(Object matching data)
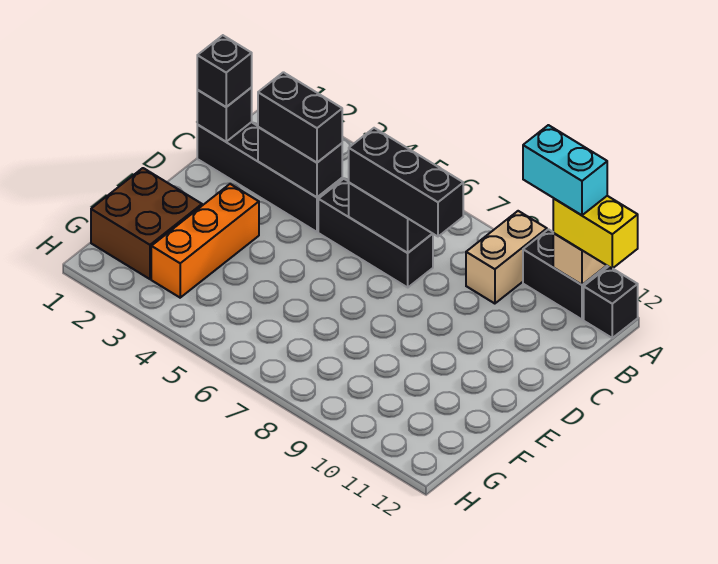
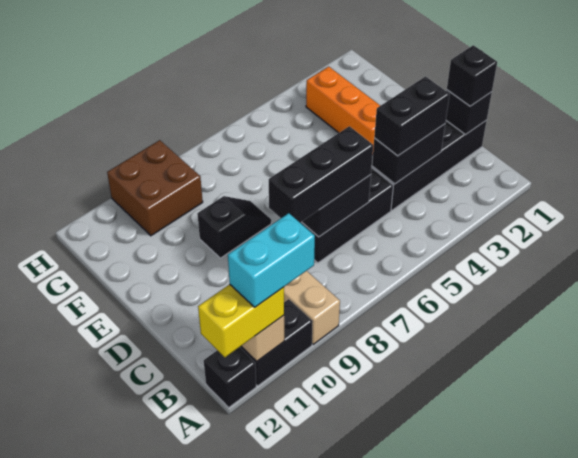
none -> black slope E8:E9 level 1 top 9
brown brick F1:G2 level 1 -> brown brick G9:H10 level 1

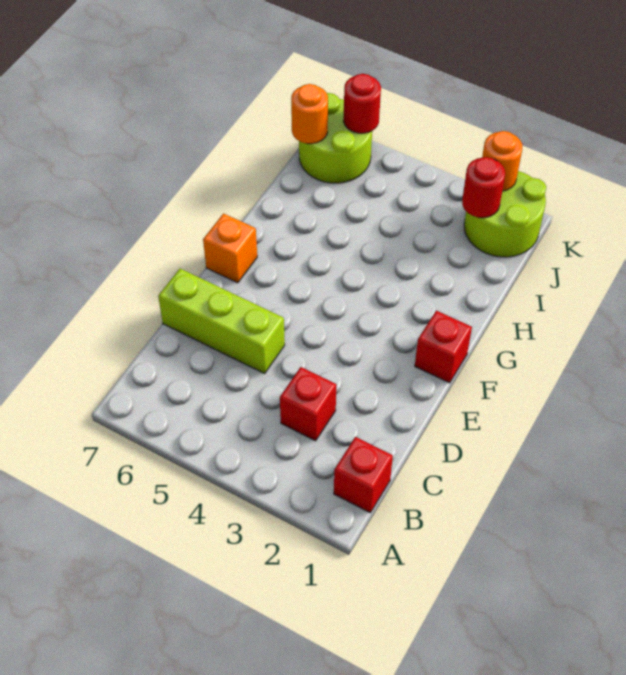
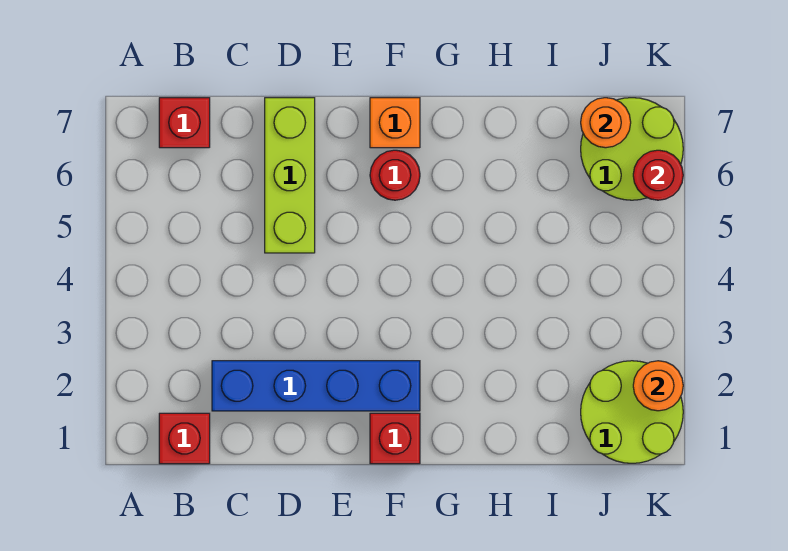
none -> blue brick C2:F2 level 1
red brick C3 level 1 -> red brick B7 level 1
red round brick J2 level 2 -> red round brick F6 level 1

■ Task to complete ■
The reply must consist solely of the lines from the one containing "none -> blue brick C2:F2 level 1" through the last line of the data, reproduced exactly.

■ Answer ■
none -> blue brick C2:F2 level 1
red brick C3 level 1 -> red brick B7 level 1
red round brick J2 level 2 -> red round brick F6 level 1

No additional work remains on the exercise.